§ TASK STATEMENT: Each line of the data below holding the word "screwdriver" must be copied.

*** TASK INPUTS ***

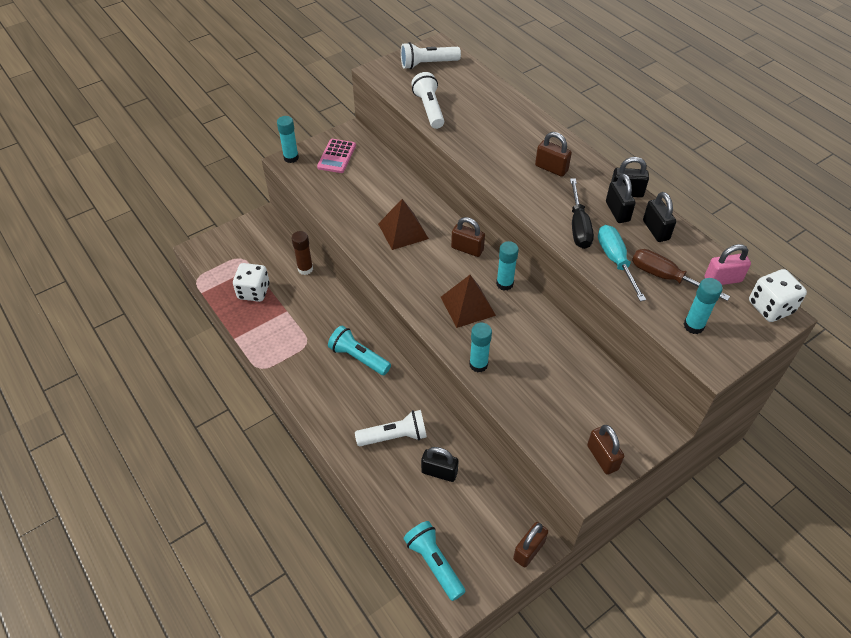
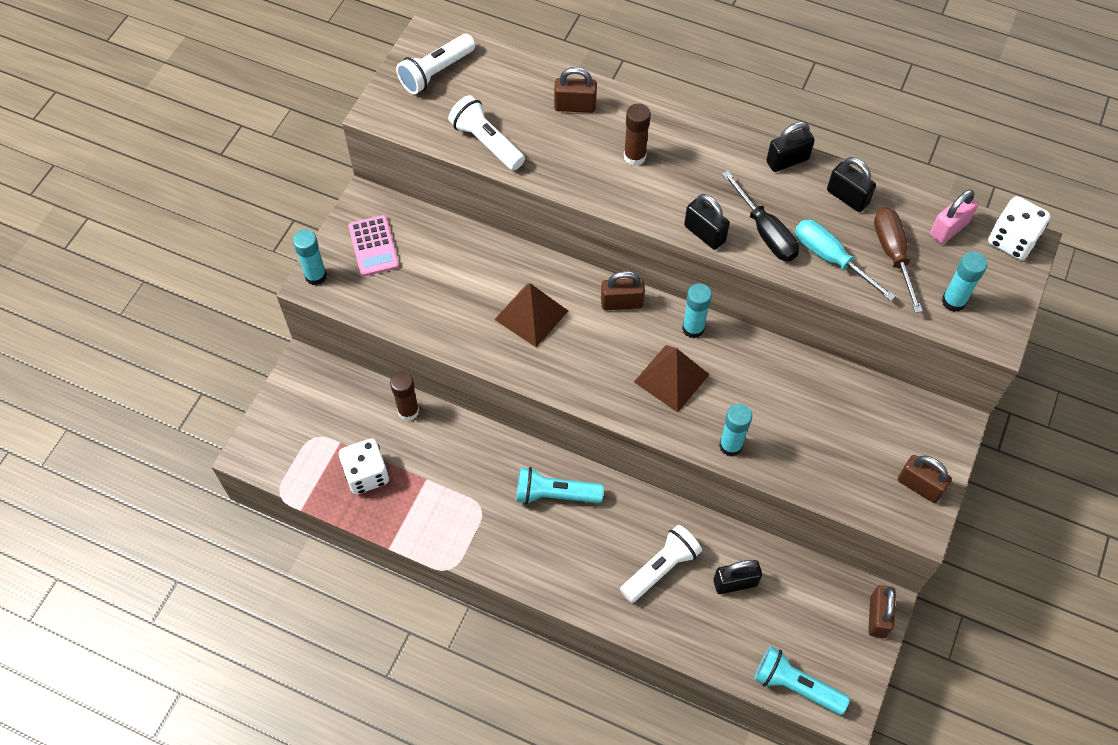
camera: 30 degrees left, 10 degrees up
(519, 151) = (634, 157): none -> brown glue stick
(551, 168) = (686, 165): brown padlock -> brown padlock (575, 106)
(617, 211) = (793, 191): black padlock -> black padlock (704, 233)
(665, 277) = (892, 254): brown screwdriver -> brown screwdriver turned 75 degrees clockwise

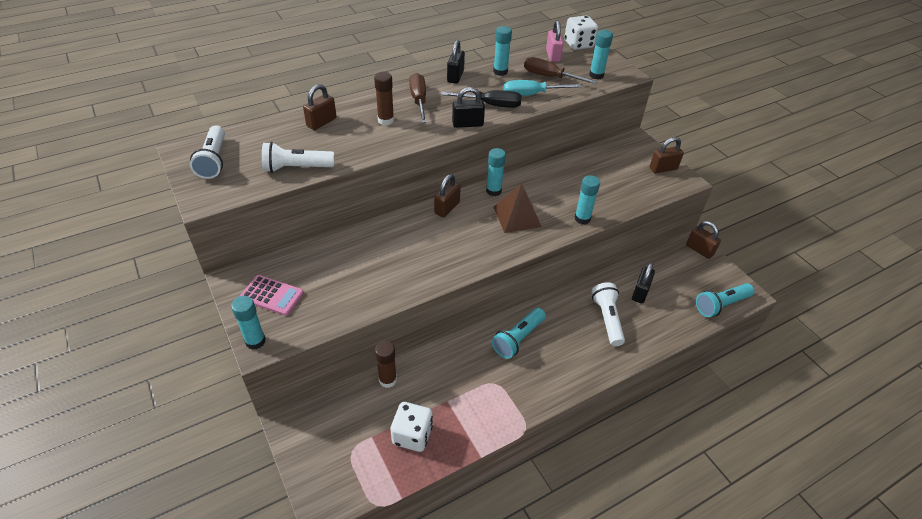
camera: 55 degrees left, 15 degrees down
(531, 315) = (412, 250): brown pyramid -> none
(702, 159) = (419, 100): none -> brown screwdriver
(847, 197) = (500, 72): black padlock -> turquoise glue stick

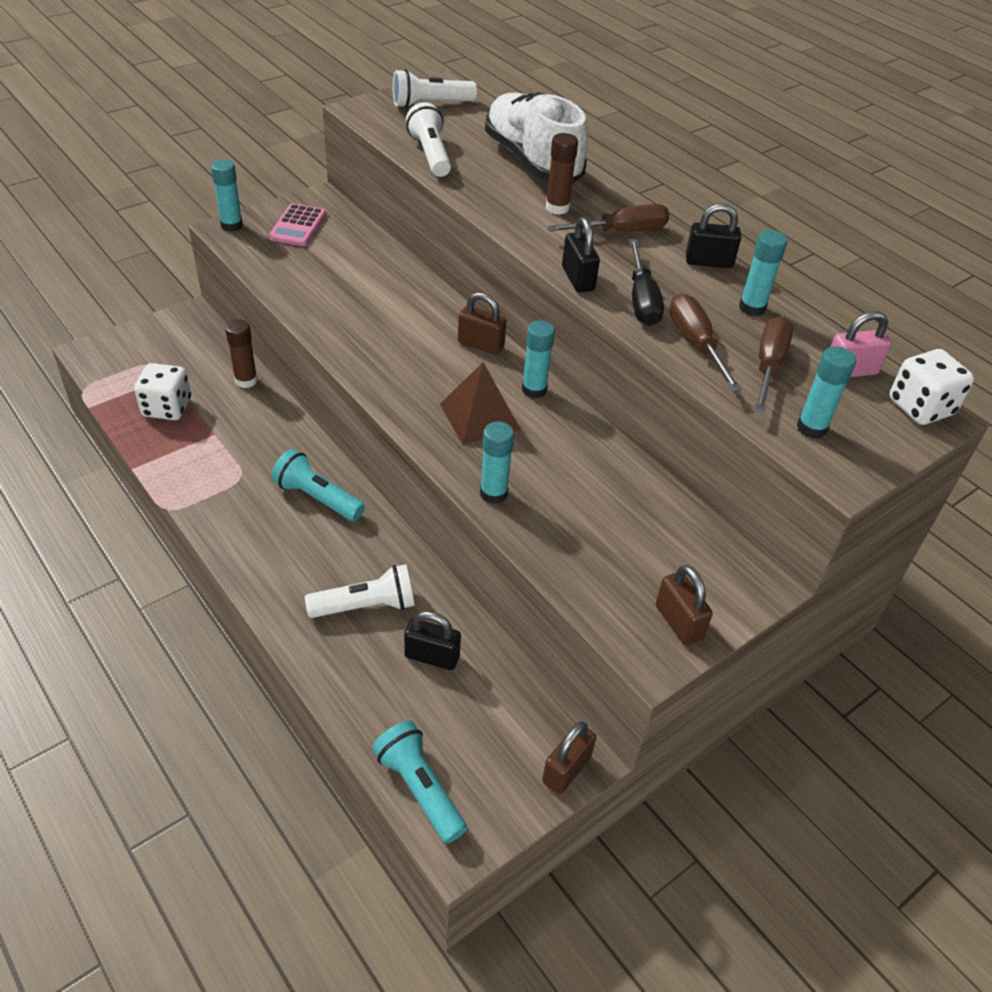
camera: 80 degrees right, 0 degrees up
(321, 122) = (532, 161): brown padlock -> white shoe
(531, 95) = (695, 344): turquoise screwdriver -> brown screwdriver

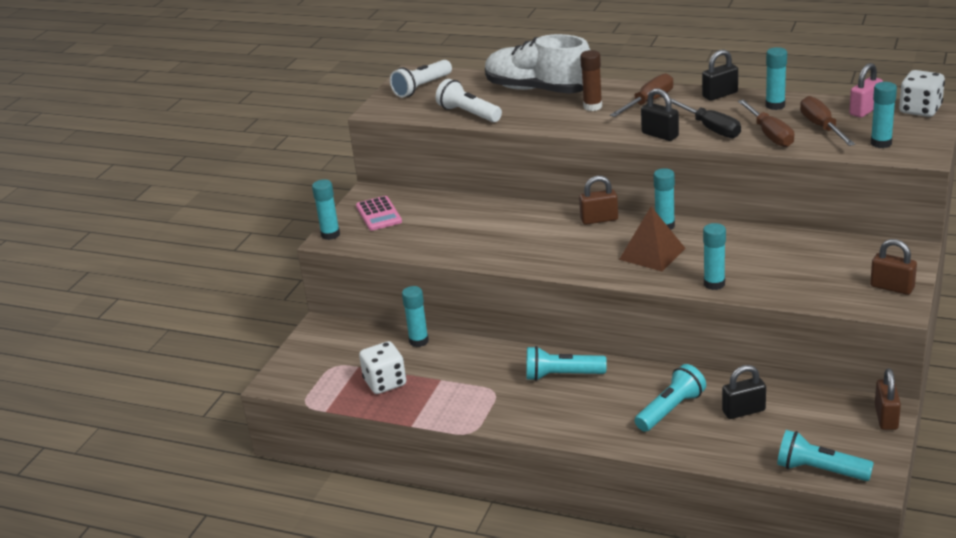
camera: 25 degrees left, 15 degrees down
(246, 380) = (419, 341): brown glue stick -> turquoise glue stick
(366, 606) = (671, 410): white flashlight -> turquoise flashlight
(695, 344) = (770, 135): brown screwdriver -> brown screwdriver turned 150 degrees counterclockwise

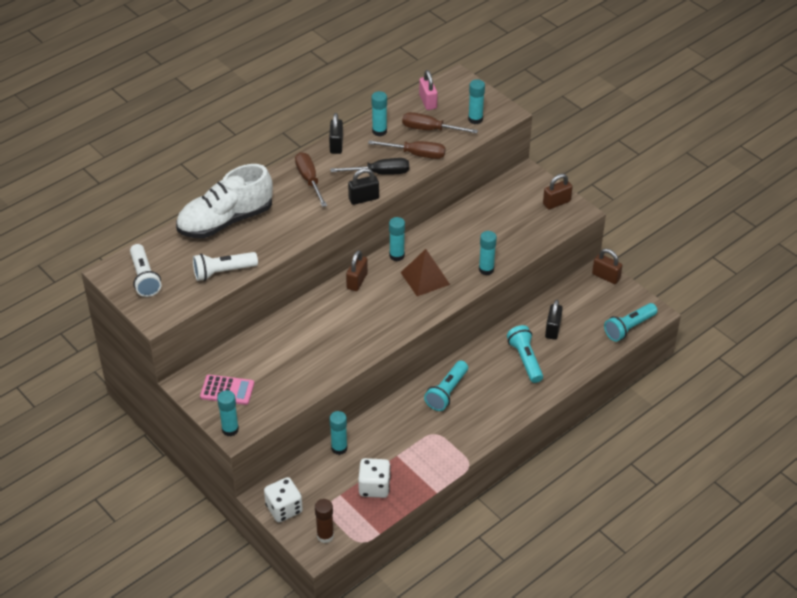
camera: 65 degrees left, 15 degrees up
(592, 107) = (285, 208): brown glue stick -> brown glue stick (325, 536)
(920, 110) = (451, 82): white dice -> white dice (284, 509)

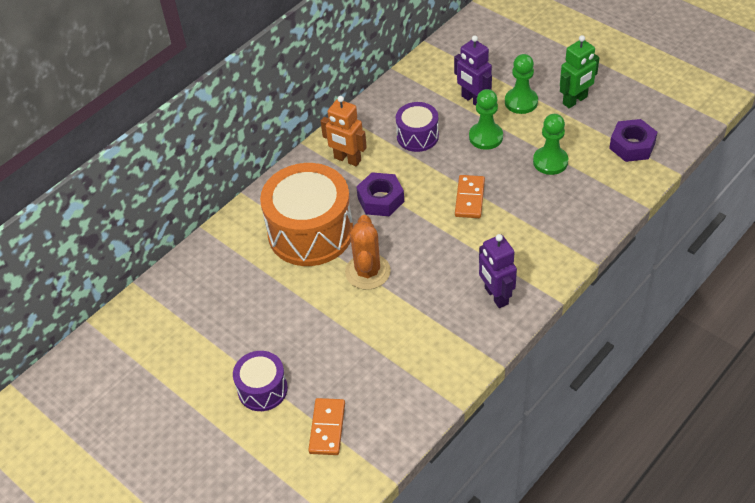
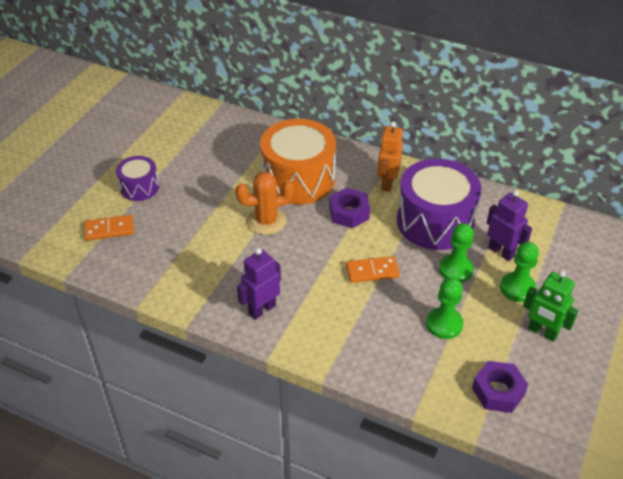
camera: 70 degrees right, 5 degrees down
(417, 136) = (435, 222): purple drum -> purple drum, size x1.91
(473, 100) = (501, 252): purple robot -> purple robot turned 105 degrees clockwise

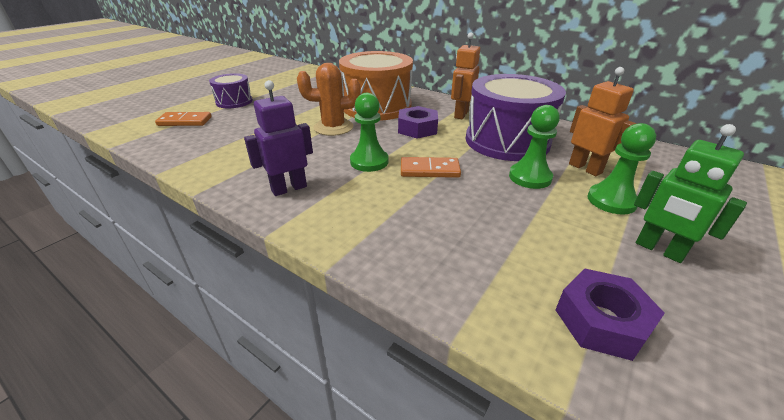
camera: 10 degrees right, 10 degrees down
(444, 324) = (513, 225): green pawn -> green pawn (369, 162)
(501, 252) = (585, 168): purple robot -> orange robot

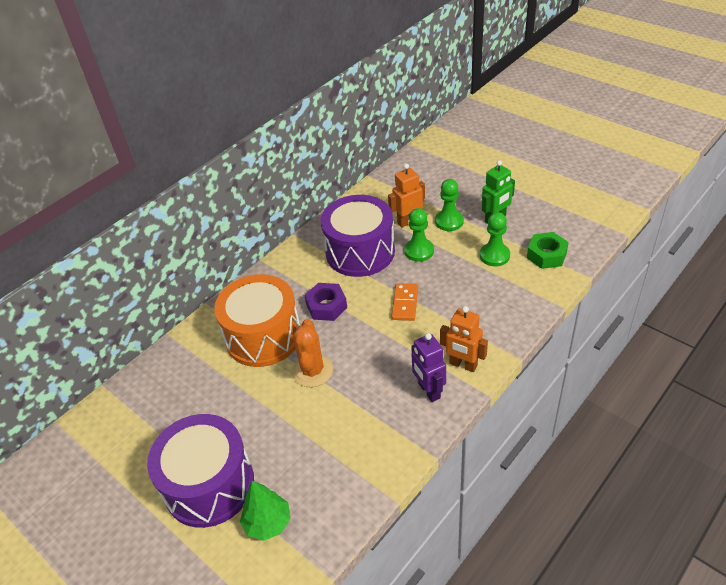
camera: 80 degrees left, 10 degrees up
(185, 121) = (268, 523): orange domino -> green tree
(234, 101) = (209, 485): purple drum -> purple drum, size x1.91
(369, 162) = (388, 341): green pawn -> green pawn (494, 256)
(461, 114) = (299, 273): orange robot -> orange robot (463, 365)
(601, 321) = (546, 255): purple nut -> green nut

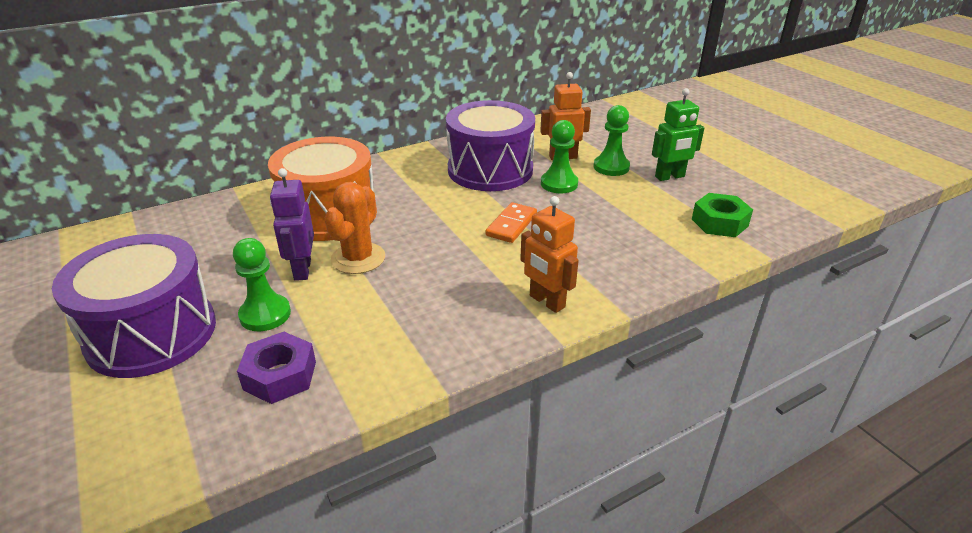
camera: 15 degrees right, 10 degrees down
(268, 523) = (181, 396): green tree -> none
(326, 306) = (418, 206): purple nut -> purple nut (280, 375)
(428, 391) = (484, 316): purple robot -> purple robot (302, 270)
(494, 256) = (650, 208): green pawn -> green pawn (265, 314)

***

§ SOLUTION:
(665, 277) = (892, 254): brown screwdriver -> brown screwdriver turned 75 degrees clockwise
(702, 159) = (419, 100): none -> brown screwdriver
(531, 95) = (695, 344): turquoise screwdriver -> brown screwdriver
(695, 344) = (770, 135): brown screwdriver -> brown screwdriver turned 150 degrees counterclockwise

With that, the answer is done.